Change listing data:
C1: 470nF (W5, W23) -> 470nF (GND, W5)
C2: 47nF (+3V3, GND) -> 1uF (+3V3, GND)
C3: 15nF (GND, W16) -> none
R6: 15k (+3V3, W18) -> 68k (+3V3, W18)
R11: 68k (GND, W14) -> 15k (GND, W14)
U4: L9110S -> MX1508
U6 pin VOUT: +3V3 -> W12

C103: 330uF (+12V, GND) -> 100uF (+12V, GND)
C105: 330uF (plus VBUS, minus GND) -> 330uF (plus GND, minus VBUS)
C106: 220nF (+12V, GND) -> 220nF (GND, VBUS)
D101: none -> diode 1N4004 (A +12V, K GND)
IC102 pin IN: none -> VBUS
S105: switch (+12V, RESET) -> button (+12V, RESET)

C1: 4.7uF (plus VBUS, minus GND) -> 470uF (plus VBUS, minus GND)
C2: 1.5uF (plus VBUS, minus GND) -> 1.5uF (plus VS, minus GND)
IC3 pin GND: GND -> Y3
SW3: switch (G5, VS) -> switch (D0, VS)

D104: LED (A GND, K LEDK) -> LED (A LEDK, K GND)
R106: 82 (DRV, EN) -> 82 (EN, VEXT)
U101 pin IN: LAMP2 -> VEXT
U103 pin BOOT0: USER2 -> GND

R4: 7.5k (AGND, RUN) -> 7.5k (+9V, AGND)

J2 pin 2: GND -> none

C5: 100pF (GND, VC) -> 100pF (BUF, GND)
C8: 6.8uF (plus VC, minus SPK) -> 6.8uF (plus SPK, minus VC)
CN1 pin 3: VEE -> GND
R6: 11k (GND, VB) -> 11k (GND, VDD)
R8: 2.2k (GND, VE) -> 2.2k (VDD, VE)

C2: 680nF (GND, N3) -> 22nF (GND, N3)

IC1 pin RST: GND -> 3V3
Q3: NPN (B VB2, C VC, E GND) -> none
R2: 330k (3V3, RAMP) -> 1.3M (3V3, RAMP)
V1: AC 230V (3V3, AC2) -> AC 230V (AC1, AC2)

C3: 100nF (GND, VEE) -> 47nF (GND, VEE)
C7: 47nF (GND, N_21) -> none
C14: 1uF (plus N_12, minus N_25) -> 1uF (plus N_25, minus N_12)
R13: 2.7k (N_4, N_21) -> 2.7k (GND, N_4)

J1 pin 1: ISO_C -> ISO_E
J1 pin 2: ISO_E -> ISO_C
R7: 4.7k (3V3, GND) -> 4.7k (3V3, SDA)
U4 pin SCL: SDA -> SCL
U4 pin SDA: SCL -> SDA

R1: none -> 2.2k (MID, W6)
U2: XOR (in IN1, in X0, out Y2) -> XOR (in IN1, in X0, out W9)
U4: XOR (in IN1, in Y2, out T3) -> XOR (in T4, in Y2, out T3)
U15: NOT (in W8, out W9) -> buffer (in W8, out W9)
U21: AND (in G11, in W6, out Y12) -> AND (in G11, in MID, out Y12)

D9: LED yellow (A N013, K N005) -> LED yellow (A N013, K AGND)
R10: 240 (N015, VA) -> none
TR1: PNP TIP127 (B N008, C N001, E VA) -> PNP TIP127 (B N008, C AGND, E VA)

EXERCISE REQUIREMENTS:
Using the records above, restate word for word the lines from the one with "U103 pin BOOT0: USER2 -> GND" through the one with "C7: 47nF (GND, N_21) -> none", both included.

TASK SOLUTION:
U103 pin BOOT0: USER2 -> GND

R4: 7.5k (AGND, RUN) -> 7.5k (+9V, AGND)

J2 pin 2: GND -> none

C5: 100pF (GND, VC) -> 100pF (BUF, GND)
C8: 6.8uF (plus VC, minus SPK) -> 6.8uF (plus SPK, minus VC)
CN1 pin 3: VEE -> GND
R6: 11k (GND, VB) -> 11k (GND, VDD)
R8: 2.2k (GND, VE) -> 2.2k (VDD, VE)

C2: 680nF (GND, N3) -> 22nF (GND, N3)

IC1 pin RST: GND -> 3V3
Q3: NPN (B VB2, C VC, E GND) -> none
R2: 330k (3V3, RAMP) -> 1.3M (3V3, RAMP)
V1: AC 230V (3V3, AC2) -> AC 230V (AC1, AC2)

C3: 100nF (GND, VEE) -> 47nF (GND, VEE)
C7: 47nF (GND, N_21) -> none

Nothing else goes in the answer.